Start of The records

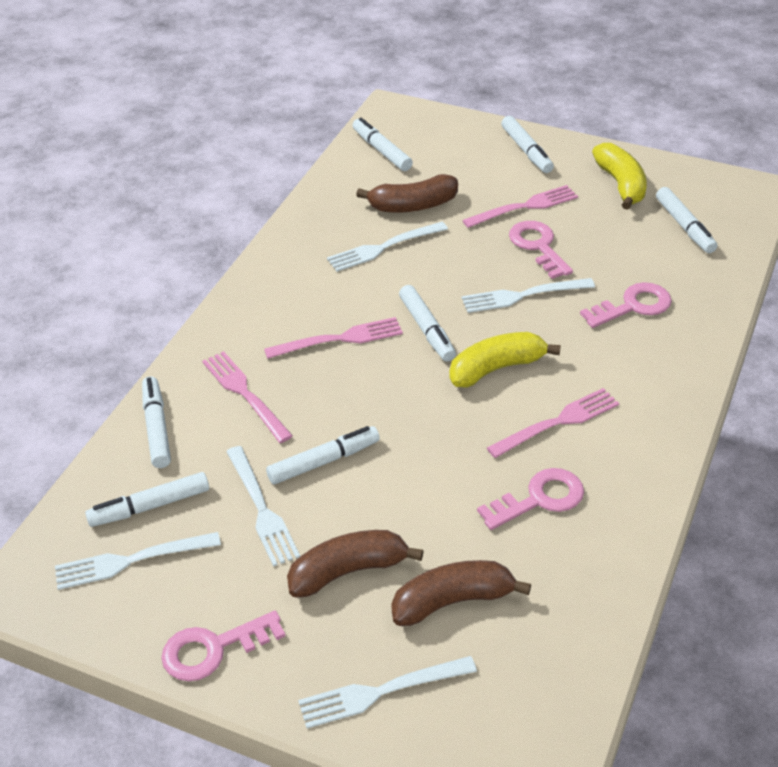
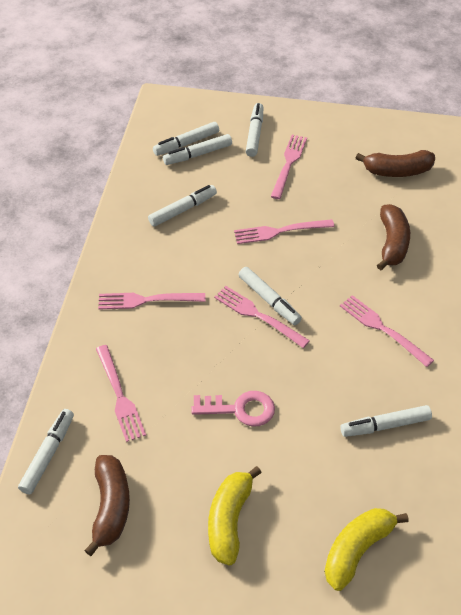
pink fork: 4 -> 6
pink key: 4 -> 1
white fork: 5 -> 0

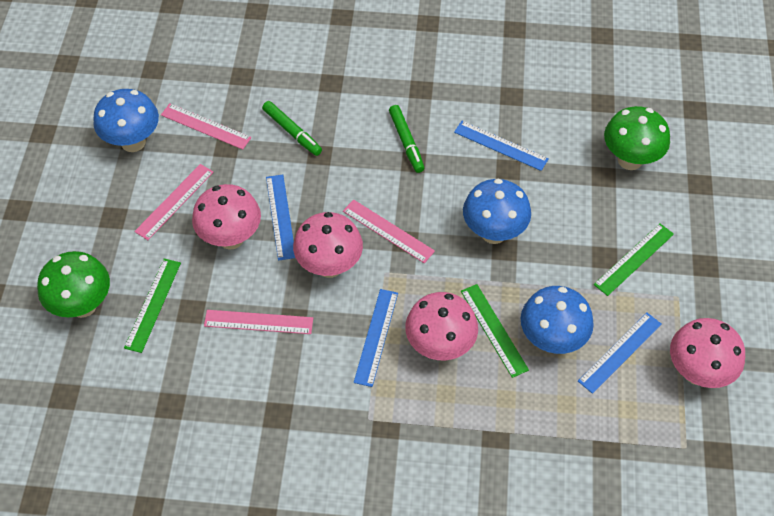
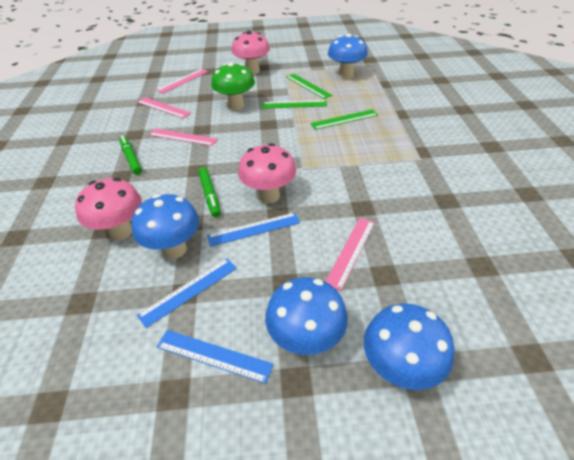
blue mushroom: 3 -> 4
blue ruler: 4 -> 3
green mushroom: 2 -> 1
pink mushroom: 4 -> 3

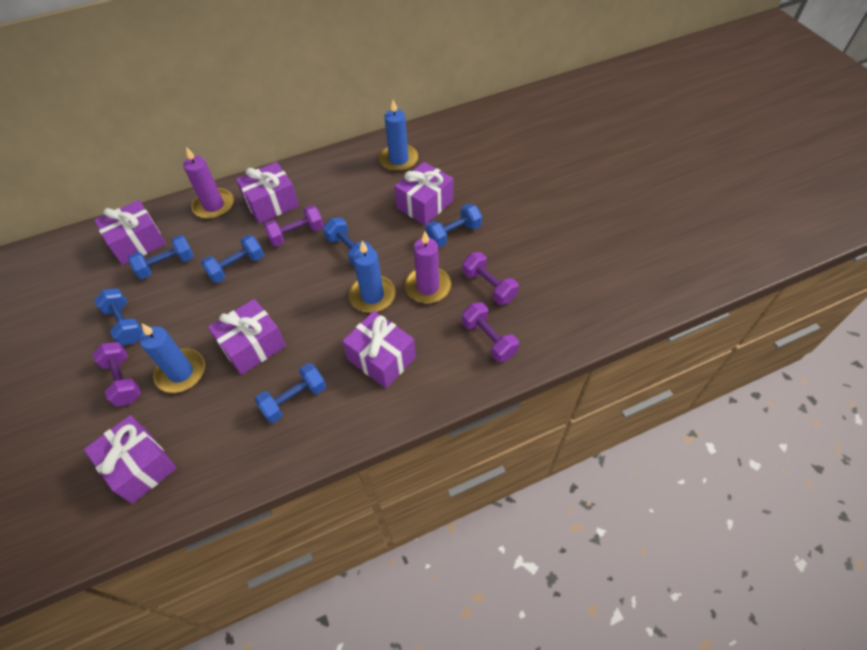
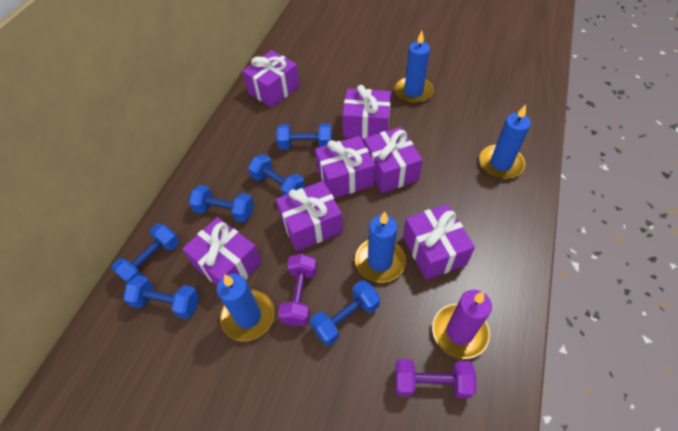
blue candle: 3 -> 4
purple candle: 2 -> 1
purple dumbbell: 4 -> 2
purple gift: 6 -> 7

End of The records

_Instructions to follow_
Line by line, print the records exactly, leaving the pictures behind.

_Solution to this exercise_
pink fork: 4 -> 6
pink key: 4 -> 1
white fork: 5 -> 0

blue mushroom: 3 -> 4
blue ruler: 4 -> 3
green mushroom: 2 -> 1
pink mushroom: 4 -> 3

blue candle: 3 -> 4
purple candle: 2 -> 1
purple dumbbell: 4 -> 2
purple gift: 6 -> 7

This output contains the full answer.